• **Exercise directions**
When a line in the entries contains the word "none", copy that line in full.

• **The data**
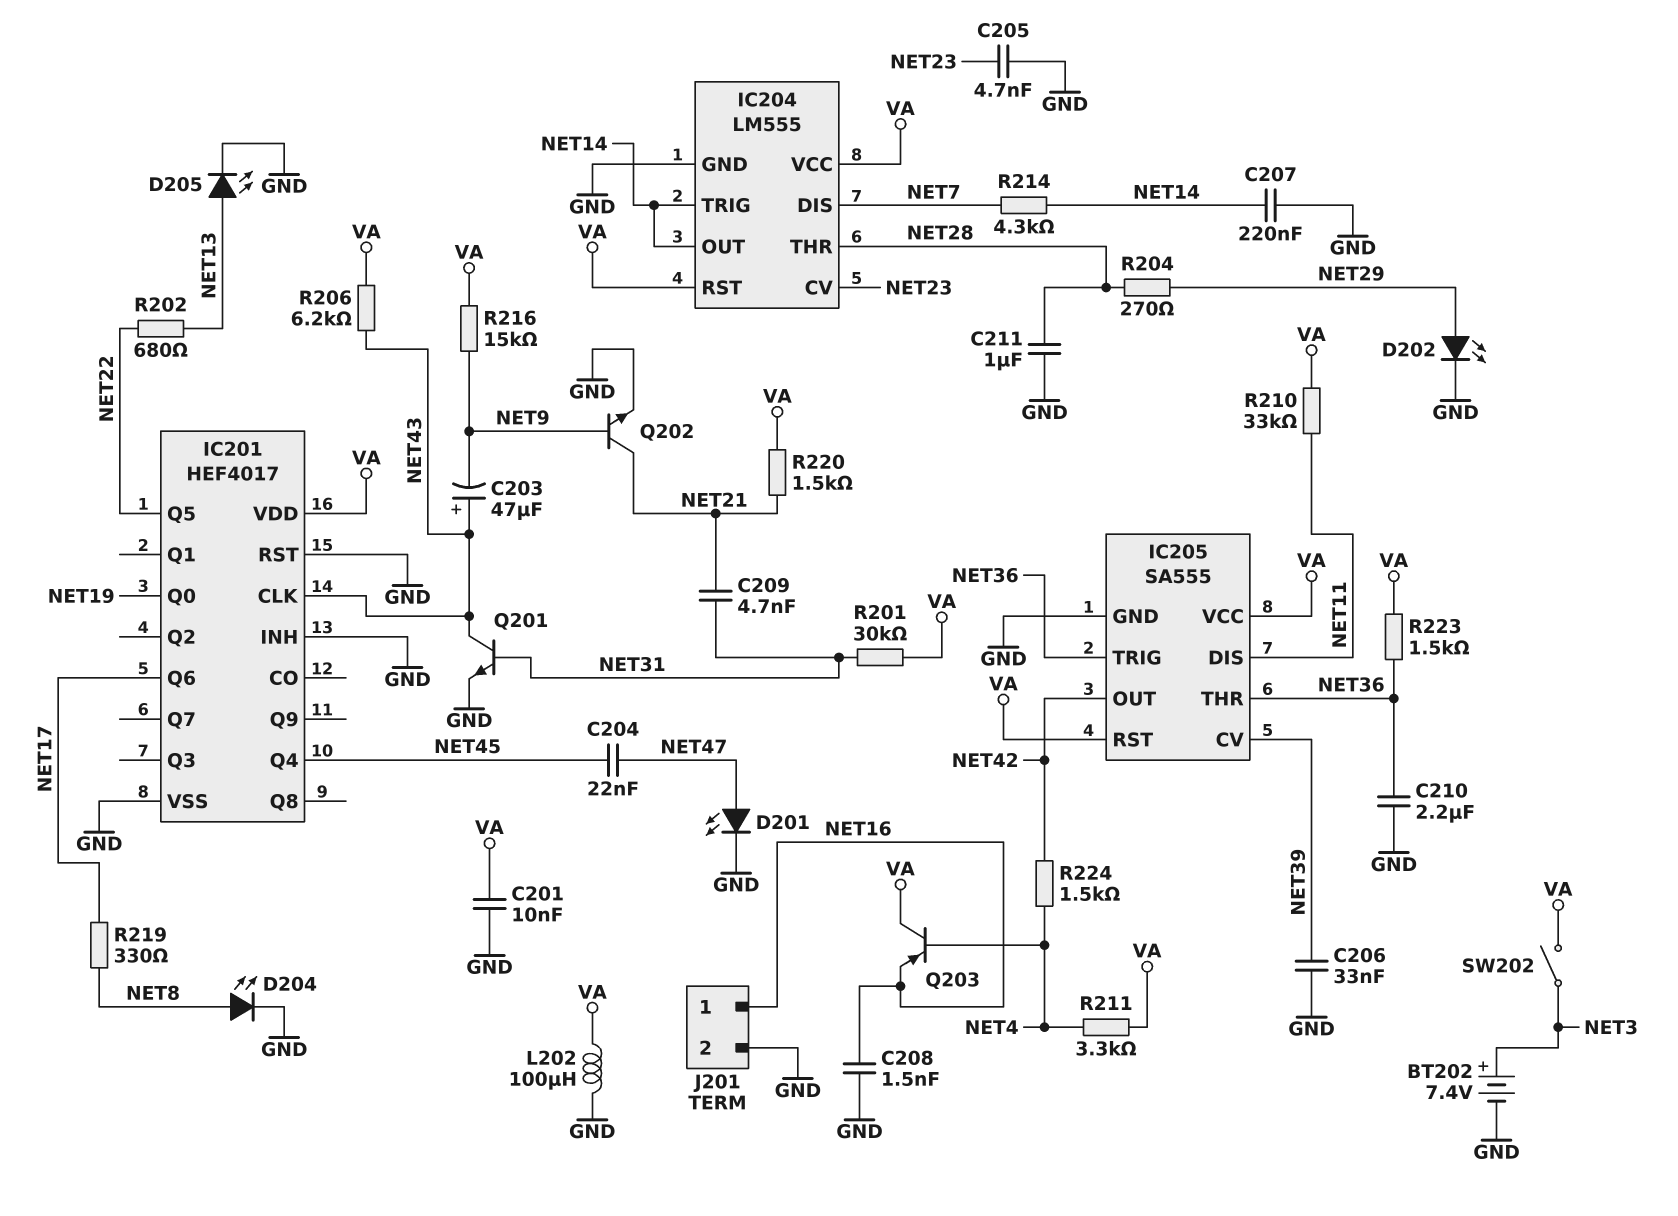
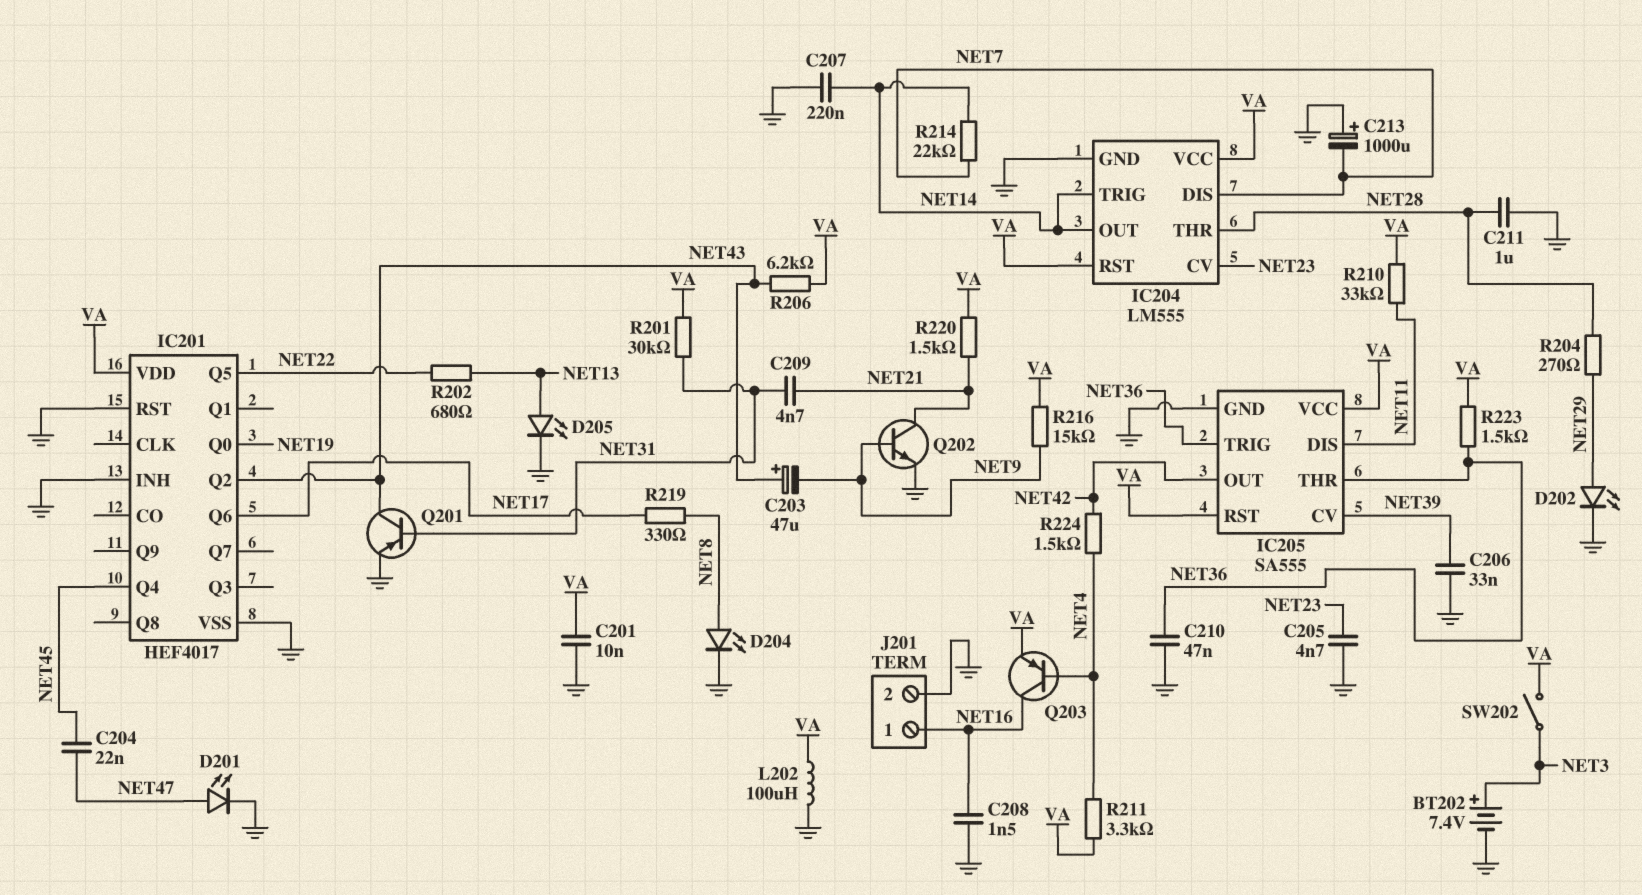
C210: 2.2uF (GND, NET36) -> 47nF (GND, NET36)
C213: none -> 1000uF (plus GND, minus NET7)
IC201 pin CLK: NET43 -> none
IC201 pin Q2: none -> NET43
Q201: NPN (B NET31, C NET43, E GND) -> PNP (B NET31, C NET43, E GND)
Q203: PNP (B NET4, C VA, E NET16) -> PNP (B NET4, C NET16, E VA)
R214: 4.3k (NET7, NET14) -> 22k (NET7, NET14)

• **Task solution**
C213: none -> 1000uF (plus GND, minus NET7)
IC201 pin CLK: NET43 -> none
IC201 pin Q2: none -> NET43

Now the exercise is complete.